Only a number is wanted here: how many lines in the entries below contain the word "moved".

■ EXTRACTED RECORDS
Start of Block

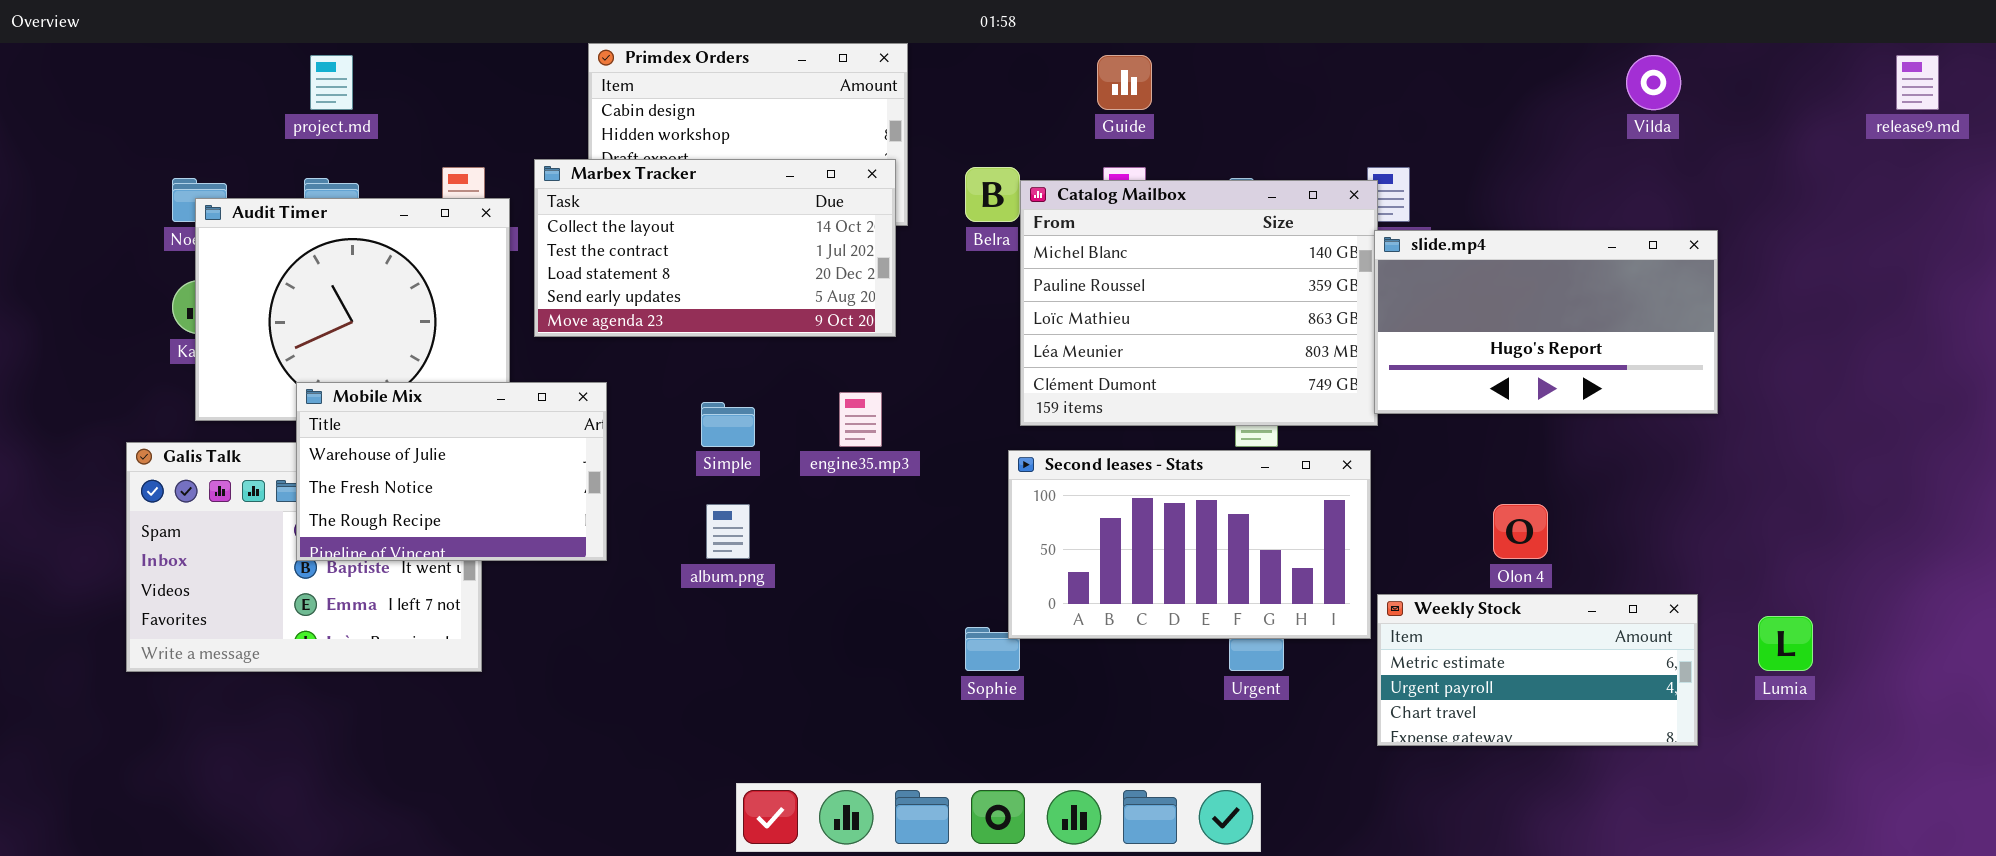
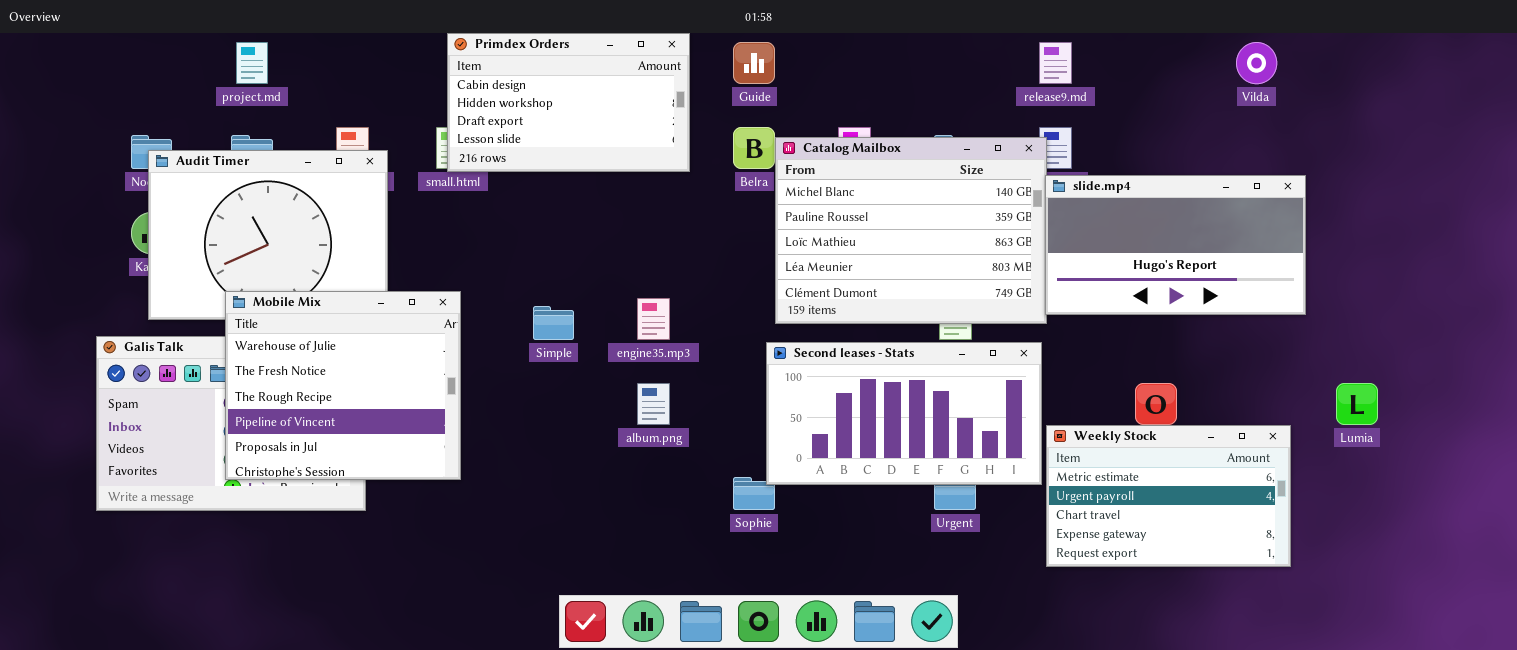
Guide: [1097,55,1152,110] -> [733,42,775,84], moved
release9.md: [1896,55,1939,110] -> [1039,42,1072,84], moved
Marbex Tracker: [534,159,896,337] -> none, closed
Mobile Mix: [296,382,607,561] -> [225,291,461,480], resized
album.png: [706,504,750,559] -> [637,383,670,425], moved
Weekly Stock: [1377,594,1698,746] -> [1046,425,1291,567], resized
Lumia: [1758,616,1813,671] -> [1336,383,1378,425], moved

End of Block
Start of Block

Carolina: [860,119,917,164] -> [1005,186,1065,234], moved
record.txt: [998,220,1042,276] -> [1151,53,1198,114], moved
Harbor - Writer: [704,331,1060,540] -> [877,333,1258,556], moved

End of Block

■ FINISHED EXERCISE
7